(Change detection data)
--- --- ---
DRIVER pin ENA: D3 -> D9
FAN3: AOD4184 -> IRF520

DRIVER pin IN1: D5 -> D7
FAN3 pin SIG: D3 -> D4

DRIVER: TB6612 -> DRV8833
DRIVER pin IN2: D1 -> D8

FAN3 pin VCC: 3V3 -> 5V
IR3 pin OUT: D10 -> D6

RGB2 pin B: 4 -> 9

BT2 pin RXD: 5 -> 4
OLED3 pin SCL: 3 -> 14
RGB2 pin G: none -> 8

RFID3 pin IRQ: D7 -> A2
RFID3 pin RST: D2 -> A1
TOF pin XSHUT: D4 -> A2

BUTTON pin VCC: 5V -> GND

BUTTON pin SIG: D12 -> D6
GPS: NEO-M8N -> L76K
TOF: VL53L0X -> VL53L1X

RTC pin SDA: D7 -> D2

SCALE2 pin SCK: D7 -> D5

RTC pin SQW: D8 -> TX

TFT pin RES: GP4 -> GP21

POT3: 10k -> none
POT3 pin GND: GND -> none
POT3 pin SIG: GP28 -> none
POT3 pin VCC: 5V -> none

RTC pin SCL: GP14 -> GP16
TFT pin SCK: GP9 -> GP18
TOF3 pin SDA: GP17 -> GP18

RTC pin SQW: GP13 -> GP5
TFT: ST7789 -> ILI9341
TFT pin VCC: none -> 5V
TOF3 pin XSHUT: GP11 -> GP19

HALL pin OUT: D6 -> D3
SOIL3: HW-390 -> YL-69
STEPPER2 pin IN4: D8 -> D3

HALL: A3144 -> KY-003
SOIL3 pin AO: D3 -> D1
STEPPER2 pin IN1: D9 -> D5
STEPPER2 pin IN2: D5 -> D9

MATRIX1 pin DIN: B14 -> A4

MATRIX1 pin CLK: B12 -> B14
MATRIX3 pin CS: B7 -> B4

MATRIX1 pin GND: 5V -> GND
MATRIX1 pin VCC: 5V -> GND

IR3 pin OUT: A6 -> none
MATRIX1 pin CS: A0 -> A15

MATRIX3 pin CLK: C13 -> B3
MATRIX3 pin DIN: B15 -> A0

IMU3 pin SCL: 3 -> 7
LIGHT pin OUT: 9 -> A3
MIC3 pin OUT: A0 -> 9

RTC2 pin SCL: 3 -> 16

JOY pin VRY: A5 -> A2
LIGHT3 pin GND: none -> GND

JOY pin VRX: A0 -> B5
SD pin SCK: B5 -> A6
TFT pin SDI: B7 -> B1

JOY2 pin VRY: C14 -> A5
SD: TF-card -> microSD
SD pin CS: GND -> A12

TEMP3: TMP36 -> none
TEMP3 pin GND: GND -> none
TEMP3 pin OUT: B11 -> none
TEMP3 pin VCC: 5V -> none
--- --- ---
## Work to be completed
Reproduce precisely, and with no line left out, each line from the top of the entries through the line that carries "OLED3 pin SCL: 3 -> 14".

## Result below
DRIVER pin ENA: D3 -> D9
FAN3: AOD4184 -> IRF520

DRIVER pin IN1: D5 -> D7
FAN3 pin SIG: D3 -> D4

DRIVER: TB6612 -> DRV8833
DRIVER pin IN2: D1 -> D8

FAN3 pin VCC: 3V3 -> 5V
IR3 pin OUT: D10 -> D6

RGB2 pin B: 4 -> 9

BT2 pin RXD: 5 -> 4
OLED3 pin SCL: 3 -> 14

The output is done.